» YOUR ASSIGNMENT
Below are the records. Retype exactly the lines between the lines holding "R221: 39k (+9V, DIS) -> 39k (DIS, THR2)" and "L1: 10mH (GND, SIG2) -> 10mH (SIG2, SIG8)", inclusive.

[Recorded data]
%%

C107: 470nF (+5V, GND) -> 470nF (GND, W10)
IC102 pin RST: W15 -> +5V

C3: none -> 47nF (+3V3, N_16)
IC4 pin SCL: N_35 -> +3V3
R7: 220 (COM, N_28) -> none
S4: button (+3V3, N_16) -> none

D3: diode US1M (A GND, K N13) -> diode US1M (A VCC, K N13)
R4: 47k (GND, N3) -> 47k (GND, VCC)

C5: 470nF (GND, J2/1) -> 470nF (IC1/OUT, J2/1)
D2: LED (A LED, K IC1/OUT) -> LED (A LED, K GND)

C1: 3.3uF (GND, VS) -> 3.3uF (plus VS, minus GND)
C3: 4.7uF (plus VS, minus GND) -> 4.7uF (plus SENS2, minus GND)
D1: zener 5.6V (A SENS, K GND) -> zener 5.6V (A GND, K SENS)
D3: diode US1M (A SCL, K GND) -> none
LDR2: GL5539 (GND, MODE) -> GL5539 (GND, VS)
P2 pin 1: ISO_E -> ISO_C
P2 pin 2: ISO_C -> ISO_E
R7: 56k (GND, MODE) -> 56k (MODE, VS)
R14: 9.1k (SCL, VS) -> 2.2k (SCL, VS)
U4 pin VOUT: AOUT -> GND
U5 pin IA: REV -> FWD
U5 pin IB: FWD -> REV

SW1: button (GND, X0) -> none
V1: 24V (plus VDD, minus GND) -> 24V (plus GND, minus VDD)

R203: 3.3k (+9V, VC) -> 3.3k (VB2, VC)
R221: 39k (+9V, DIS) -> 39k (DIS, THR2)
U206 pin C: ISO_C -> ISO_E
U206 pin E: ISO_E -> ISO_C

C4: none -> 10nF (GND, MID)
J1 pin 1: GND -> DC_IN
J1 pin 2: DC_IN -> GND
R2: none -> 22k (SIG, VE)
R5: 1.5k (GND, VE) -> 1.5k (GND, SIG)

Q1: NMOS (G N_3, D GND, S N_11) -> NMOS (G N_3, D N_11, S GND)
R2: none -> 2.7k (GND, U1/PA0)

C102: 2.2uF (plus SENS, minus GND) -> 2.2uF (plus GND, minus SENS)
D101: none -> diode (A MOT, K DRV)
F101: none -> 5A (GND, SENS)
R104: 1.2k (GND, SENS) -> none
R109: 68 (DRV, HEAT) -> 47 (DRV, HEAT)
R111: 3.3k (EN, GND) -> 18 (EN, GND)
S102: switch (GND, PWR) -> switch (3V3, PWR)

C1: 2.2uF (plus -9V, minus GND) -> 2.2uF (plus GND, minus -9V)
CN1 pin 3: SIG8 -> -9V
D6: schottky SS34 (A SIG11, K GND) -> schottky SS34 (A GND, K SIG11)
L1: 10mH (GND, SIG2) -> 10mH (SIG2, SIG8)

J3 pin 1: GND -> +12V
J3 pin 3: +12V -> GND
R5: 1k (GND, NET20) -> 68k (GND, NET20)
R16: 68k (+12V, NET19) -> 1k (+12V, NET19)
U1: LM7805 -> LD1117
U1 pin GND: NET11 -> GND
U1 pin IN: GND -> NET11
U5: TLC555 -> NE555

%%

» EXERCISE SOLUTION
R221: 39k (+9V, DIS) -> 39k (DIS, THR2)
U206 pin C: ISO_C -> ISO_E
U206 pin E: ISO_E -> ISO_C

C4: none -> 10nF (GND, MID)
J1 pin 1: GND -> DC_IN
J1 pin 2: DC_IN -> GND
R2: none -> 22k (SIG, VE)
R5: 1.5k (GND, VE) -> 1.5k (GND, SIG)

Q1: NMOS (G N_3, D GND, S N_11) -> NMOS (G N_3, D N_11, S GND)
R2: none -> 2.7k (GND, U1/PA0)

C102: 2.2uF (plus SENS, minus GND) -> 2.2uF (plus GND, minus SENS)
D101: none -> diode (A MOT, K DRV)
F101: none -> 5A (GND, SENS)
R104: 1.2k (GND, SENS) -> none
R109: 68 (DRV, HEAT) -> 47 (DRV, HEAT)
R111: 3.3k (EN, GND) -> 18 (EN, GND)
S102: switch (GND, PWR) -> switch (3V3, PWR)

C1: 2.2uF (plus -9V, minus GND) -> 2.2uF (plus GND, minus -9V)
CN1 pin 3: SIG8 -> -9V
D6: schottky SS34 (A SIG11, K GND) -> schottky SS34 (A GND, K SIG11)
L1: 10mH (GND, SIG2) -> 10mH (SIG2, SIG8)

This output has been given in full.